■ Required action:
When you reproduce the entries below, keep each one exact and drop any pictures.

Start of Records for the task

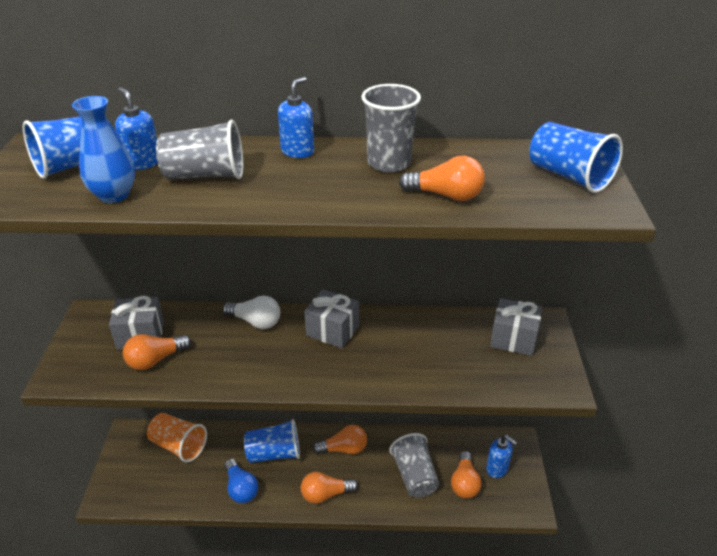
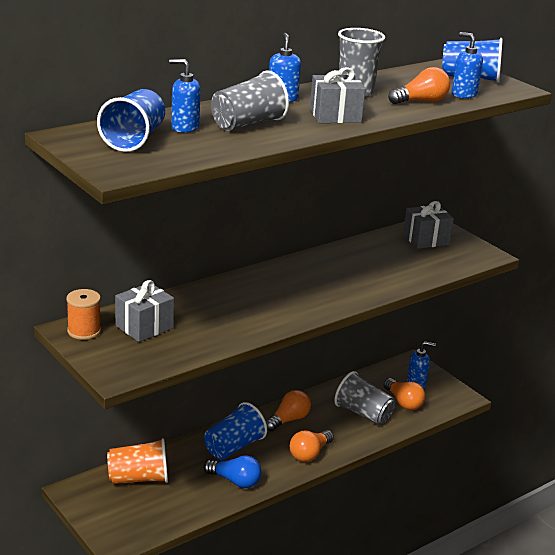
camera: 40 degrees left, 10 degrees down
(96, 320) = (84, 331): none -> orange spool
(114, 195) = (207, 148): blue vase -> none
(155, 360) = (184, 336): orange light bulb -> none
(255, 322) = (228, 288): white light bulb -> none
(332, 331) = (296, 274): grey gift -> grey gift (335, 116)
(519, 199) = (464, 94): none -> blue soap dispenser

End of Records for the task

■ Your solution:
camera: 40 degrees left, 10 degrees down
(96, 320) = (84, 331): none -> orange spool
(114, 195) = (207, 148): blue vase -> none
(155, 360) = (184, 336): orange light bulb -> none
(255, 322) = (228, 288): white light bulb -> none
(332, 331) = (296, 274): grey gift -> grey gift (335, 116)
(519, 199) = (464, 94): none -> blue soap dispenser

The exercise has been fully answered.